**Work to complete**
What is needed is an exact copy of the entries below, with every picture left out.

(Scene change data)

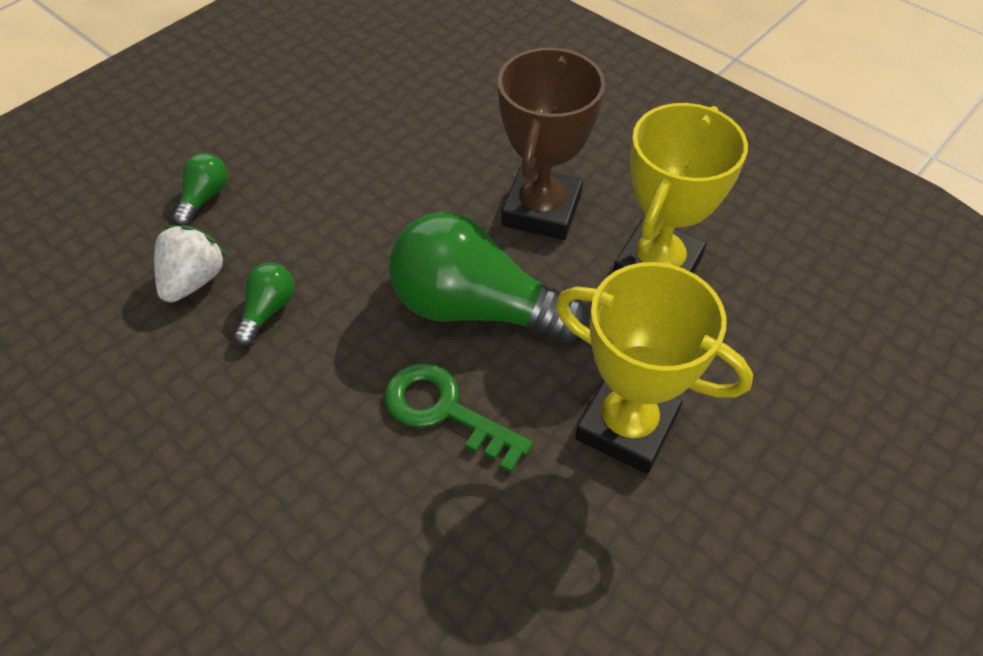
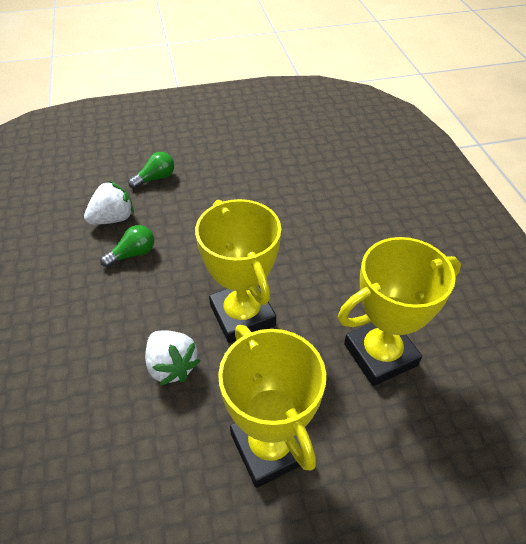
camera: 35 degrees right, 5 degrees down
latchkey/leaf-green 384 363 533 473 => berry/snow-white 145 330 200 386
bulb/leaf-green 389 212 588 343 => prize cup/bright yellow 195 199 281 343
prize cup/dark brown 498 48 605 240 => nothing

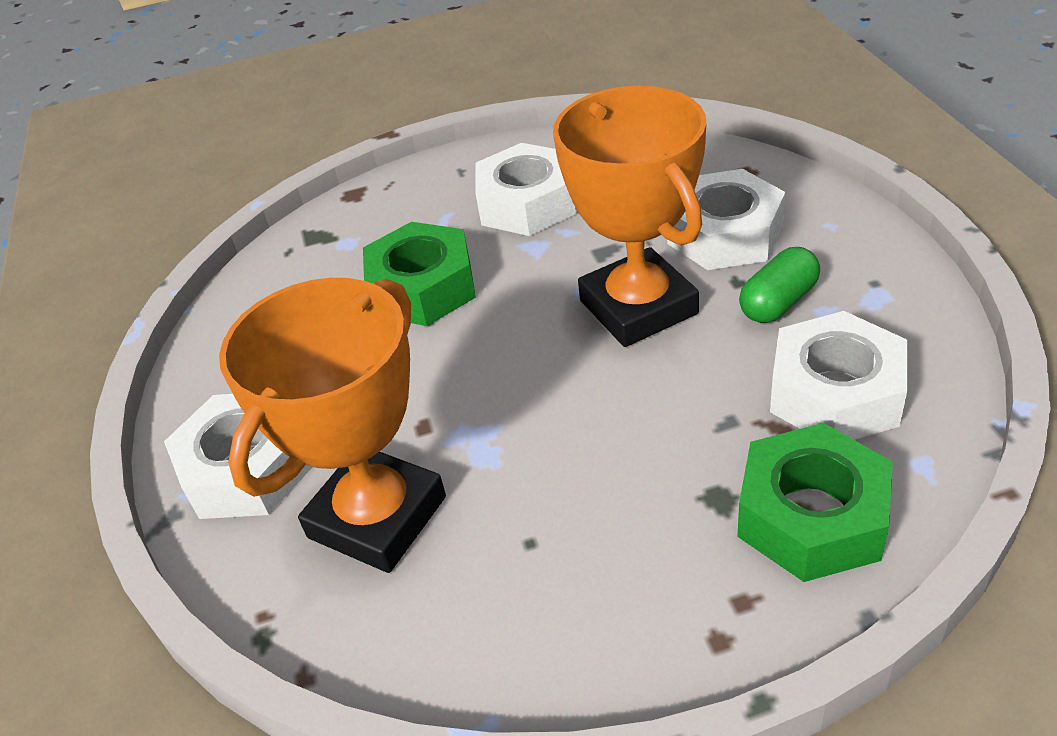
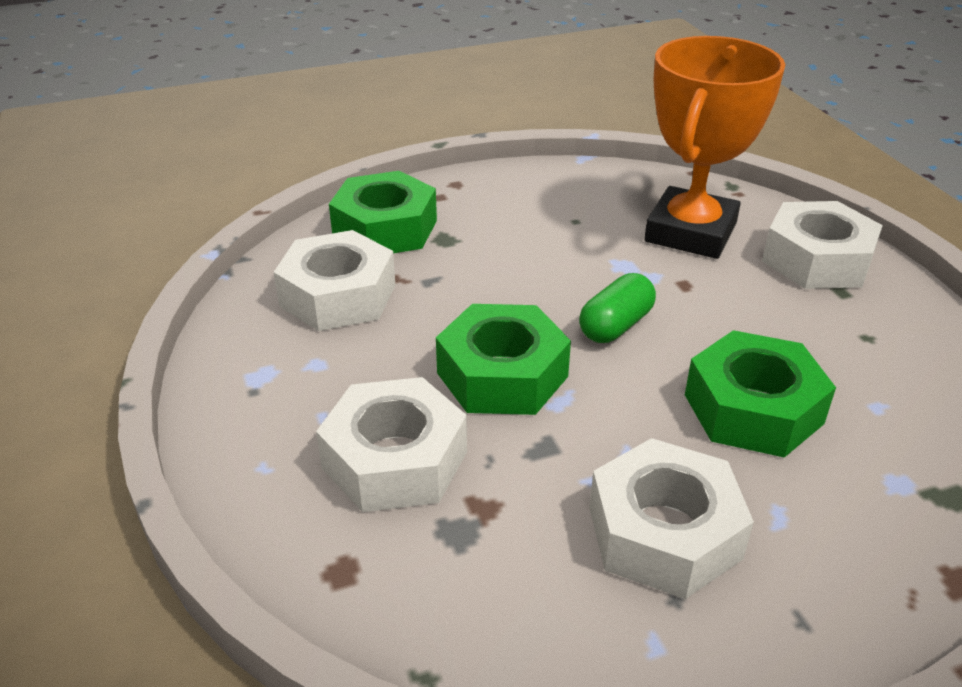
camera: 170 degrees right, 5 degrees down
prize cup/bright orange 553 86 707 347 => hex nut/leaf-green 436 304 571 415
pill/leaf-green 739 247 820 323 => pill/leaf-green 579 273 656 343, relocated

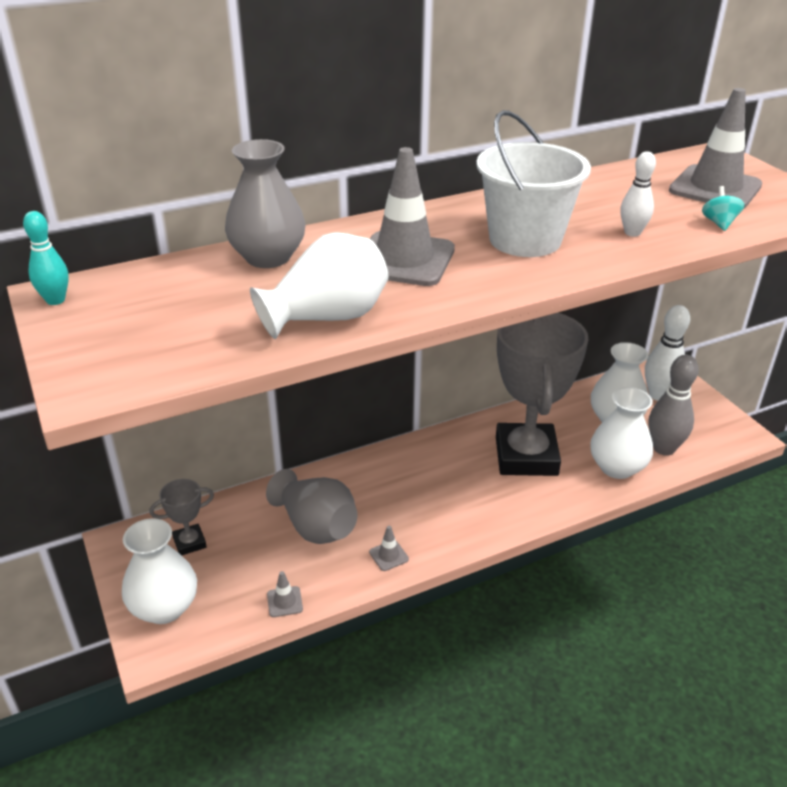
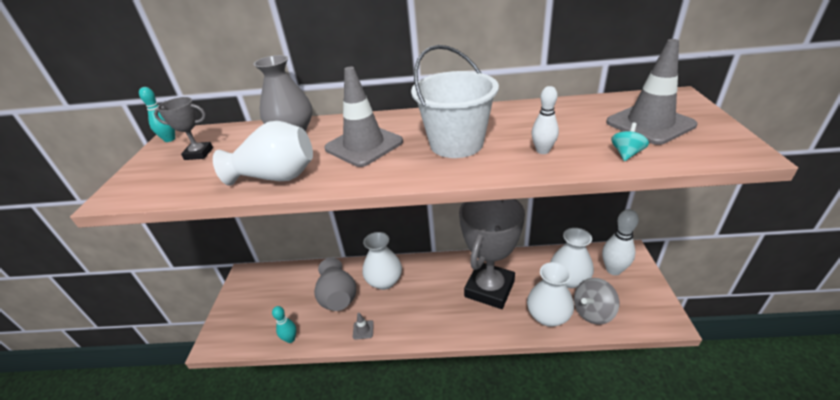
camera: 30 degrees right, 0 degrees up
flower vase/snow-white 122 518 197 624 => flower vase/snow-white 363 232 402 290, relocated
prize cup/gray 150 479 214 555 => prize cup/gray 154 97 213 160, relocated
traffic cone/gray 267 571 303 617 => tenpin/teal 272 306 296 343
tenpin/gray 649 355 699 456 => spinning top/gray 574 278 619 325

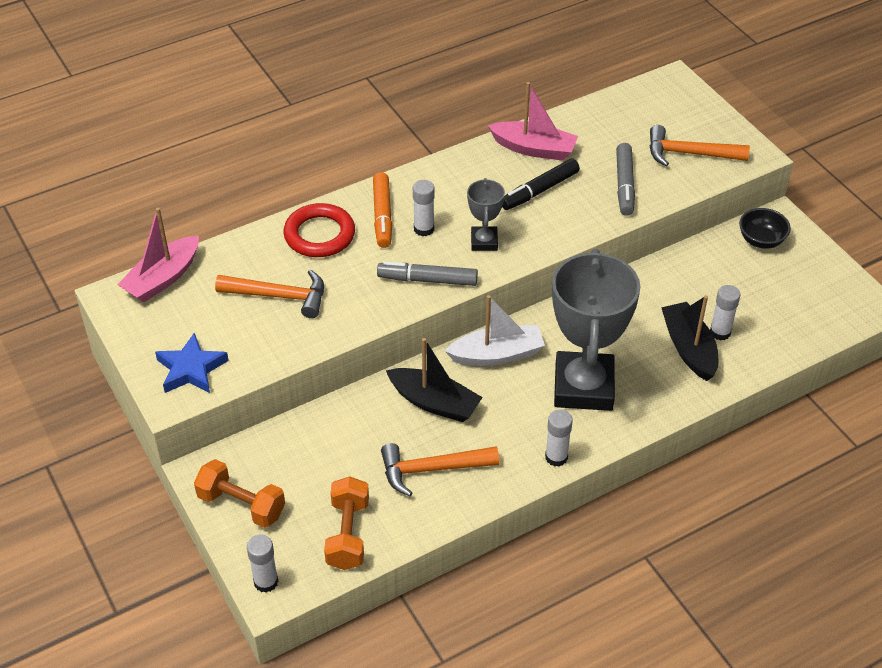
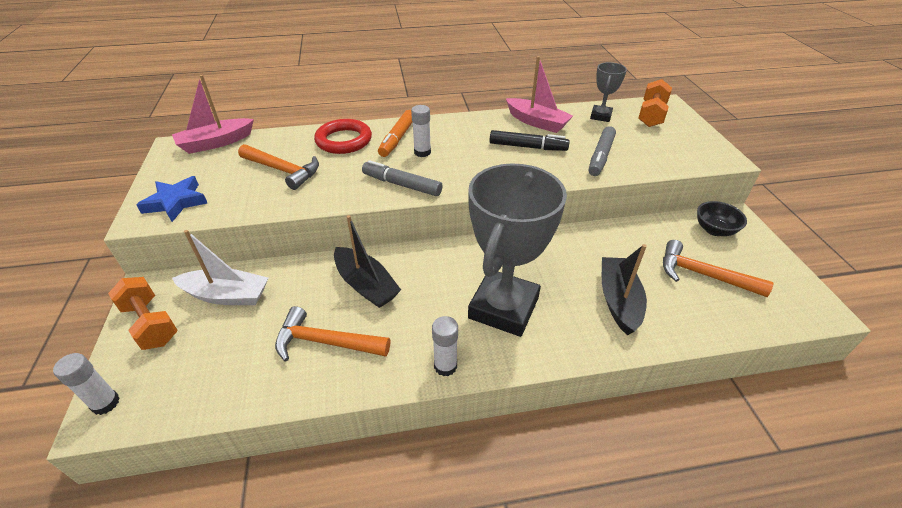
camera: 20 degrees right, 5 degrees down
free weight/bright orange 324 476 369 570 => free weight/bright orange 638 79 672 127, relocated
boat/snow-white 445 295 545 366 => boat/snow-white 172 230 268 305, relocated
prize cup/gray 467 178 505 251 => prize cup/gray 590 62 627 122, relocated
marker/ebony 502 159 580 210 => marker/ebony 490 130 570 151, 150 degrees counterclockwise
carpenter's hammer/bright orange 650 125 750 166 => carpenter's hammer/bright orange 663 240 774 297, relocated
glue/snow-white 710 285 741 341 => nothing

**Expected answer**
camera: 35 degrees right, 5 degrees down
latchkey/leaf-green 384 363 533 473 => berry/snow-white 145 330 200 386
bulb/leaf-green 389 212 588 343 => prize cup/bright yellow 195 199 281 343
prize cup/dark brown 498 48 605 240 => nothing

camera: 170 degrees right, 5 degrees down
prize cup/bright orange 553 86 707 347 => hex nut/leaf-green 436 304 571 415
pill/leaf-green 739 247 820 323 => pill/leaf-green 579 273 656 343, relocated

camera: 30 degrees right, 0 degrees up
flower vase/snow-white 122 518 197 624 => flower vase/snow-white 363 232 402 290, relocated
prize cup/gray 150 479 214 555 => prize cup/gray 154 97 213 160, relocated
traffic cone/gray 267 571 303 617 => tenpin/teal 272 306 296 343
tenpin/gray 649 355 699 456 => spinning top/gray 574 278 619 325

camera: 20 degrees right, 5 degrees down
free weight/bright orange 324 476 369 570 => free weight/bright orange 638 79 672 127, relocated
boat/snow-white 445 295 545 366 => boat/snow-white 172 230 268 305, relocated
prize cup/gray 467 178 505 251 => prize cup/gray 590 62 627 122, relocated
marker/ebony 502 159 580 210 => marker/ebony 490 130 570 151, 150 degrees counterclockwise
carpenter's hammer/bright orange 650 125 750 166 => carpenter's hammer/bright orange 663 240 774 297, relocated
glue/snow-white 710 285 741 341 => nothing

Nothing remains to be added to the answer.